Extracted information below:
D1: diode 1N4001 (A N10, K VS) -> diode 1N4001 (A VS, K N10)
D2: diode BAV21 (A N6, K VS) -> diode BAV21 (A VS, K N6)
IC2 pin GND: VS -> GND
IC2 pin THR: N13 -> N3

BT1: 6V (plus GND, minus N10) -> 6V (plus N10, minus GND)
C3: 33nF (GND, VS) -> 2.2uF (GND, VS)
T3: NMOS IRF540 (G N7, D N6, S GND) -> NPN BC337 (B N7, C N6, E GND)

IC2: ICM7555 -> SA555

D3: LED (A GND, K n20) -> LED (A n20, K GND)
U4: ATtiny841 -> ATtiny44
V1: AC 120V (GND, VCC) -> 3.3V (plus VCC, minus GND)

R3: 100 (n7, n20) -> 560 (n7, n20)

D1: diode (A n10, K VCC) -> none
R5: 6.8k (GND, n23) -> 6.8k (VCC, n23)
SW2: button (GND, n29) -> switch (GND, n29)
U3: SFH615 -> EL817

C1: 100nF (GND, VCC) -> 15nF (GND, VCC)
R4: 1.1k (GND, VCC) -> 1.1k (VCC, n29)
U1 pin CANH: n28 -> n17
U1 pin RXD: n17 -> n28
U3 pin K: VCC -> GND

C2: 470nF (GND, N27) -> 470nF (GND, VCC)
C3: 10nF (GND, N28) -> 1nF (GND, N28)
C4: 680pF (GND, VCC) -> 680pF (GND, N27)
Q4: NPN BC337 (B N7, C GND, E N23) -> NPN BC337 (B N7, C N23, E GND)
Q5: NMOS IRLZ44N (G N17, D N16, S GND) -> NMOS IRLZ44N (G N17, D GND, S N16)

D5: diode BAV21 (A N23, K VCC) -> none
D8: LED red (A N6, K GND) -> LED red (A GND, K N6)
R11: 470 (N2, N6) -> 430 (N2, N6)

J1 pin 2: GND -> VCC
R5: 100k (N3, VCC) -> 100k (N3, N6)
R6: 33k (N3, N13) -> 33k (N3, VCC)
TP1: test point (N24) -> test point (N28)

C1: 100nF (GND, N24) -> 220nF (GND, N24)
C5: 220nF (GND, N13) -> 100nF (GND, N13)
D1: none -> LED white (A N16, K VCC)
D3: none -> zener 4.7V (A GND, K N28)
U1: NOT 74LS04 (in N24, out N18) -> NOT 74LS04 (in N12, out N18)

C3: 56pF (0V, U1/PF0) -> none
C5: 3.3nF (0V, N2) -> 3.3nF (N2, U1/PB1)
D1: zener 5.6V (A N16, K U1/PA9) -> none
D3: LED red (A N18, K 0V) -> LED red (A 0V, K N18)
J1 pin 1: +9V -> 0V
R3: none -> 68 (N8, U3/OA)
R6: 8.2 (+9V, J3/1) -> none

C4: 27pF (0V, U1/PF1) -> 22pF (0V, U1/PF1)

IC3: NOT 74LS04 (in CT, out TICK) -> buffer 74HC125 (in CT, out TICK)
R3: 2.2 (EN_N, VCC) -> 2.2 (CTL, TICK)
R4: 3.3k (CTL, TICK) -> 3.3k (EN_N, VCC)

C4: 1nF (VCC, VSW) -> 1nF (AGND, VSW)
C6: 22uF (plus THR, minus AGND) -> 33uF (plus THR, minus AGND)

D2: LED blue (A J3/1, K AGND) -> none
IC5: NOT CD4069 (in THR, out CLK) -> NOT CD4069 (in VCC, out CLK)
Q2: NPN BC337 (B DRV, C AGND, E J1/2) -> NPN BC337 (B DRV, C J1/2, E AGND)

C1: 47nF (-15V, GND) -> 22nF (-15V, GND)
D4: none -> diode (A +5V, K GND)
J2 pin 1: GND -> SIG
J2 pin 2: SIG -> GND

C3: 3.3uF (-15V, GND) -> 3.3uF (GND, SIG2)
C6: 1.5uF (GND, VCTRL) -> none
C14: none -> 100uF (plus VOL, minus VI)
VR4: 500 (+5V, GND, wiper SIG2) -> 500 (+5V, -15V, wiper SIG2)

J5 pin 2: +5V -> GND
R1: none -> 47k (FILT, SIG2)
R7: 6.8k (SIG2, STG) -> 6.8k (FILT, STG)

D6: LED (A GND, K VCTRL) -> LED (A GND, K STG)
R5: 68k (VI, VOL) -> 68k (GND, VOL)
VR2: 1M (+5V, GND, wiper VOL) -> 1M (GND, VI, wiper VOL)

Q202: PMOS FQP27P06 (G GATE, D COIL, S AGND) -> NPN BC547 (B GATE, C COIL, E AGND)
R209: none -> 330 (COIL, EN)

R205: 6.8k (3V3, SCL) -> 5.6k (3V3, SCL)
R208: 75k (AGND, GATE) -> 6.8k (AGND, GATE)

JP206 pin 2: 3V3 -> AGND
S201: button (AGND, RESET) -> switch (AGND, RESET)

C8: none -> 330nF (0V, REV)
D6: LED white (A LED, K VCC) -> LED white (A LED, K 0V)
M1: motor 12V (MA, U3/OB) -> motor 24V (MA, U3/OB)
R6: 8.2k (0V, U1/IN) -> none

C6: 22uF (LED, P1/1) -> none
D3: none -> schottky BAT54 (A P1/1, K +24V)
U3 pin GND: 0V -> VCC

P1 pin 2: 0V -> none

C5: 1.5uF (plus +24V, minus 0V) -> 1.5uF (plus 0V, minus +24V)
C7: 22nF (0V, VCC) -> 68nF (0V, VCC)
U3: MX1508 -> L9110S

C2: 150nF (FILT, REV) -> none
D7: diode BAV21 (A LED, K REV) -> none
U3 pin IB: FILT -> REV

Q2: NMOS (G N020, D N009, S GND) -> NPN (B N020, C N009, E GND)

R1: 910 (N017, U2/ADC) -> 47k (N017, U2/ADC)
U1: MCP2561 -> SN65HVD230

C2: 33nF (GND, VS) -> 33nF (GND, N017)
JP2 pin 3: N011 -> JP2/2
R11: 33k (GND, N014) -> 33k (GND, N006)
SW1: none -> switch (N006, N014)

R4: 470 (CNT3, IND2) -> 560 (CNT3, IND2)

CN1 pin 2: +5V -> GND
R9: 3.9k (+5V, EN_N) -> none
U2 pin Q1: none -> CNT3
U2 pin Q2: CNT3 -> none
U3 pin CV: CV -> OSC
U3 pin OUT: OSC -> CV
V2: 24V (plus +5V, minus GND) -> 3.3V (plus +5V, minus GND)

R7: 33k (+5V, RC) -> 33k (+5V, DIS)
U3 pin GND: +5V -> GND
End of Extracted information.
- _Aim of the exercise_:
In the listing above, find each line with the word "plus" and return it.

- _Solution for this exercise_:
BT1: 6V (plus GND, minus N10) -> 6V (plus N10, minus GND)
V1: AC 120V (GND, VCC) -> 3.3V (plus VCC, minus GND)
C6: 22uF (plus THR, minus AGND) -> 33uF (plus THR, minus AGND)
C14: none -> 100uF (plus VOL, minus VI)
C5: 1.5uF (plus +24V, minus 0V) -> 1.5uF (plus 0V, minus +24V)
V2: 24V (plus +5V, minus GND) -> 3.3V (plus +5V, minus GND)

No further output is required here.